*EXERCISE DETAILS*:
Where the records below show a line containing "black brick C4:C5", start copying; end with the line containing "pink brick J4", and copy it too.

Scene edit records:
[Start of section]

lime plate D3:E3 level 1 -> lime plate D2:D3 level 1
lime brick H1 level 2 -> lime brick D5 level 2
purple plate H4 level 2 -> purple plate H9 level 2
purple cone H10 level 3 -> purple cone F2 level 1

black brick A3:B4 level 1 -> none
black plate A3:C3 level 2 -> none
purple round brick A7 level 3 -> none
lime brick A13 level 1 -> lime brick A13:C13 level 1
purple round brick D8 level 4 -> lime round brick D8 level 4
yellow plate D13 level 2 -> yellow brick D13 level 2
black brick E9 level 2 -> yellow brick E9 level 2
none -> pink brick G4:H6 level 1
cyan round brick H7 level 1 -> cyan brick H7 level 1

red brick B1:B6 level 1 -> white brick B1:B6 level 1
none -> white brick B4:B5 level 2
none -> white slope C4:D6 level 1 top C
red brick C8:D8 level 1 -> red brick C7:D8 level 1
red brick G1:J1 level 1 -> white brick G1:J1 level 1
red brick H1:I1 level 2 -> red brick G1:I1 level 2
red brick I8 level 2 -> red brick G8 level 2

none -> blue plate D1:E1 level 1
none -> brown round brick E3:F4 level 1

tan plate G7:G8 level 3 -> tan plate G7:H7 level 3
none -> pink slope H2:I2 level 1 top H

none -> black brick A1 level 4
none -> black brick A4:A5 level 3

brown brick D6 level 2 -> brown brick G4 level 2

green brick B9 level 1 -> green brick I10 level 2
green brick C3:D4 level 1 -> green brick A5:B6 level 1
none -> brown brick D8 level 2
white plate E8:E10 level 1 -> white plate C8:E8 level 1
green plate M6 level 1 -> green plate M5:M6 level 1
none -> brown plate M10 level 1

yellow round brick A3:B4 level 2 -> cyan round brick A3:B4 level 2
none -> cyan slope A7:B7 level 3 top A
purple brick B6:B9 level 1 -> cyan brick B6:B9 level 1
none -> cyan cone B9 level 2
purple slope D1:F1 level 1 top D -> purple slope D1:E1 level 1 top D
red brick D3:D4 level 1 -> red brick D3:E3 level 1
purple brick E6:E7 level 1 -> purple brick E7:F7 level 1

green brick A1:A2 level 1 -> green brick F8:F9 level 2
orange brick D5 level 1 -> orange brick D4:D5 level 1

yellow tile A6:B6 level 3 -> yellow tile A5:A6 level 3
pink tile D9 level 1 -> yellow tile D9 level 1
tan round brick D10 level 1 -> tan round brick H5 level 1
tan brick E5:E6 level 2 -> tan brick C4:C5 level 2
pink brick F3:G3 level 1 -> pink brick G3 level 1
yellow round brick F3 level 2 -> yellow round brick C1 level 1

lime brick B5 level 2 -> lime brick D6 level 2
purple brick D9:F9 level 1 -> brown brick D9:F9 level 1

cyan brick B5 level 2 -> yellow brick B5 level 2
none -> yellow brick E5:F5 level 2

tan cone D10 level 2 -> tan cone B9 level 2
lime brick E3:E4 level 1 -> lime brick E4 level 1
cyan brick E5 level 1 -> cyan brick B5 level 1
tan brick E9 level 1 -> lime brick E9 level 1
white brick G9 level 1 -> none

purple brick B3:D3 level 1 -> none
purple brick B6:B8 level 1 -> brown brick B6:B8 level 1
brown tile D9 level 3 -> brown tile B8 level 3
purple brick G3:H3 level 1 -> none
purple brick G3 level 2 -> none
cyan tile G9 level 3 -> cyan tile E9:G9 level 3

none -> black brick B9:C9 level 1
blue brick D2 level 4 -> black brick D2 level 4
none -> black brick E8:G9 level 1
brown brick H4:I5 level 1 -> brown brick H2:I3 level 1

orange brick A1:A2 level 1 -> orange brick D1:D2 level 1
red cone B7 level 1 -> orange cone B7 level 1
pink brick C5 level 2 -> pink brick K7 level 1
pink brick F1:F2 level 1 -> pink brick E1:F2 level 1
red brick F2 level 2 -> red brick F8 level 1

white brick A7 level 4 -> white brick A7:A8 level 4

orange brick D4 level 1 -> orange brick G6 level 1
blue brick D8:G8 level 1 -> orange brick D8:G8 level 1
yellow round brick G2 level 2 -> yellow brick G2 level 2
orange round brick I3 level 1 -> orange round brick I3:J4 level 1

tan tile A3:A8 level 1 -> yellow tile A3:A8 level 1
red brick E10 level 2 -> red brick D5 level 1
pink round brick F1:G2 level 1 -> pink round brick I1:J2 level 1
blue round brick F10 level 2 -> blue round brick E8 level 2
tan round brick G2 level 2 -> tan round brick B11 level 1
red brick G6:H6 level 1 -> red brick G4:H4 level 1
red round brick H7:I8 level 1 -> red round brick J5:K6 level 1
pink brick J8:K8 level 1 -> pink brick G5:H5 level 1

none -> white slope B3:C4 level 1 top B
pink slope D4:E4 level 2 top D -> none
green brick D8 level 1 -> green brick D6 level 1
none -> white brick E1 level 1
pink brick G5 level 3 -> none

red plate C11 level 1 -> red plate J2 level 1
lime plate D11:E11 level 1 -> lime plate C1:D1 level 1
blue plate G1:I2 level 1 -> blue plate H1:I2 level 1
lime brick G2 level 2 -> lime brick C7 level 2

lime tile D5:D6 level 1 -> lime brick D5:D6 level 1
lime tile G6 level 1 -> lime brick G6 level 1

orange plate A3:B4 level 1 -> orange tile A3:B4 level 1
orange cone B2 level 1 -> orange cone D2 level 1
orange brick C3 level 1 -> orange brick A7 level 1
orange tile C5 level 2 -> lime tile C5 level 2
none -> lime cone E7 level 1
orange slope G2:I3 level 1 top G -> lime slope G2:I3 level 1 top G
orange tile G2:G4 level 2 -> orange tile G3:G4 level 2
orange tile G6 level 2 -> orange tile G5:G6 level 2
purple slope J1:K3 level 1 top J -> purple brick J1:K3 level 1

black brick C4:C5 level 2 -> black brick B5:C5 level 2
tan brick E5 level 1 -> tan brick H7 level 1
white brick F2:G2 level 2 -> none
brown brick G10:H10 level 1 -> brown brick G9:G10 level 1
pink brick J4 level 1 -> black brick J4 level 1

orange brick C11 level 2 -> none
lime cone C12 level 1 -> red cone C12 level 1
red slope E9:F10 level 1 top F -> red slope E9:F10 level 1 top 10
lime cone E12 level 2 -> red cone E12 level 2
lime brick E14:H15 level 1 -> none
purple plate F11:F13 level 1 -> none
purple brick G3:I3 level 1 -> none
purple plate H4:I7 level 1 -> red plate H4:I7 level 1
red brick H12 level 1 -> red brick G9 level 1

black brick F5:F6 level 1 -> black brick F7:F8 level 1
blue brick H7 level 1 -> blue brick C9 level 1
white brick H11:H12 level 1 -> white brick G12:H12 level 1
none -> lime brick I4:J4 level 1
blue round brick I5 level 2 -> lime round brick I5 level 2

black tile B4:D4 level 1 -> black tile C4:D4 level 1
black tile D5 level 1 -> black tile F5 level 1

[End of section]

*EXERCISE ANSWER*:
black brick C4:C5 level 2 -> black brick B5:C5 level 2
tan brick E5 level 1 -> tan brick H7 level 1
white brick F2:G2 level 2 -> none
brown brick G10:H10 level 1 -> brown brick G9:G10 level 1
pink brick J4 level 1 -> black brick J4 level 1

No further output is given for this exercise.